» MATERIAL SHOWN:

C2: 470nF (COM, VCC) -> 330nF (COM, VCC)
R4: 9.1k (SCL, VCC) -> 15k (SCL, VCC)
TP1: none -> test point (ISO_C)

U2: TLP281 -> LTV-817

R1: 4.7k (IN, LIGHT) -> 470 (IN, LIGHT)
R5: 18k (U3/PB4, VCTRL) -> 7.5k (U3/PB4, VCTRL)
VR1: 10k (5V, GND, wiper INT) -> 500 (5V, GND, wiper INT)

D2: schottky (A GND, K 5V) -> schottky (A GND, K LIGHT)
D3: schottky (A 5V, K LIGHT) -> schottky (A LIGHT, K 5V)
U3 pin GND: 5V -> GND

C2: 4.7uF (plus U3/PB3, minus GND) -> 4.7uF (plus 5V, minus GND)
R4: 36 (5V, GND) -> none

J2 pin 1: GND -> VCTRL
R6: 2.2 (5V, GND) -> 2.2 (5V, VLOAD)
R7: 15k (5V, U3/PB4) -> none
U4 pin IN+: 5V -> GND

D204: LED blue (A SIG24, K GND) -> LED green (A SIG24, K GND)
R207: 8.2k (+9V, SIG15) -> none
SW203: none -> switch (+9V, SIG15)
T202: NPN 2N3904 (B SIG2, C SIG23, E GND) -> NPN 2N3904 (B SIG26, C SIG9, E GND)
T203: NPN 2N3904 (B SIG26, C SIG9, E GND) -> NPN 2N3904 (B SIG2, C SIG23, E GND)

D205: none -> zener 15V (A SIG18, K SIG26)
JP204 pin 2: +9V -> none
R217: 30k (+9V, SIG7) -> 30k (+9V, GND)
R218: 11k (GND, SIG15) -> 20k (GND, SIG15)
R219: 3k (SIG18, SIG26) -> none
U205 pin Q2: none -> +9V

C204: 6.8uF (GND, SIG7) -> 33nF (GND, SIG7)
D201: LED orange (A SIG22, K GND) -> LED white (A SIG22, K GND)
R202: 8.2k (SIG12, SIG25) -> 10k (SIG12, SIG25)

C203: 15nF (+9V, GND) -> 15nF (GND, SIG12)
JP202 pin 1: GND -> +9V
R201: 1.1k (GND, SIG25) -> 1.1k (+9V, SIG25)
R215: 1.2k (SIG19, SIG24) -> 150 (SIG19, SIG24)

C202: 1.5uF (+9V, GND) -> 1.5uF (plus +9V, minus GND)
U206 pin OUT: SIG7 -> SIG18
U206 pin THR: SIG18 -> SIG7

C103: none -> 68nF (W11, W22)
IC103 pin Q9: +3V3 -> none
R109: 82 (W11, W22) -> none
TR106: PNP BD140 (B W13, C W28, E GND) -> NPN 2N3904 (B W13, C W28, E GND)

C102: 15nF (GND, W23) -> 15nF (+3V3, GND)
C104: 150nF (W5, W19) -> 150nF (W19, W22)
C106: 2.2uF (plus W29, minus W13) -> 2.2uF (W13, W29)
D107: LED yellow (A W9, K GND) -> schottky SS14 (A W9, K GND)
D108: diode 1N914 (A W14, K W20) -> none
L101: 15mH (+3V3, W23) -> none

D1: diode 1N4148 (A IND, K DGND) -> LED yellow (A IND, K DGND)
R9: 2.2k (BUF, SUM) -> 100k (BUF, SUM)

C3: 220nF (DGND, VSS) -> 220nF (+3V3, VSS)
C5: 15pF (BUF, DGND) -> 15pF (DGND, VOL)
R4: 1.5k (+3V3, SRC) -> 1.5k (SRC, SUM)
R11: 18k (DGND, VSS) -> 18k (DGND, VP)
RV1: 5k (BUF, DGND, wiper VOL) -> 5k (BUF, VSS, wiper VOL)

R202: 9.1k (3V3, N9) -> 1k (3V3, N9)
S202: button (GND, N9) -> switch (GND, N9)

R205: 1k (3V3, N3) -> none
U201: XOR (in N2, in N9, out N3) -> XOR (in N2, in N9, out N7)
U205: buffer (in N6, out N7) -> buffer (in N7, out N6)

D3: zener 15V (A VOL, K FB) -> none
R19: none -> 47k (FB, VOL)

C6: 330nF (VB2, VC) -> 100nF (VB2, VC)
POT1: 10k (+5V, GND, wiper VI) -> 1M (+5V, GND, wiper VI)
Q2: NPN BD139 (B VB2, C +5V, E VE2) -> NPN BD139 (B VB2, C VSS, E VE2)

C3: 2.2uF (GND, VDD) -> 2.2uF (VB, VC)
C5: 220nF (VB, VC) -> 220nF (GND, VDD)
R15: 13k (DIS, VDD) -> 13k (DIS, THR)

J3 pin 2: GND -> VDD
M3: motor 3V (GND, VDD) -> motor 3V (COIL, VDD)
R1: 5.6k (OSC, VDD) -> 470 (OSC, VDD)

» TO DO:
Each line of the data in which the string "LIGHT" appears needs to be copied.

» EXERCISE RESPONSE:
R1: 4.7k (IN, LIGHT) -> 470 (IN, LIGHT)
D2: schottky (A GND, K 5V) -> schottky (A GND, K LIGHT)
D3: schottky (A 5V, K LIGHT) -> schottky (A LIGHT, K 5V)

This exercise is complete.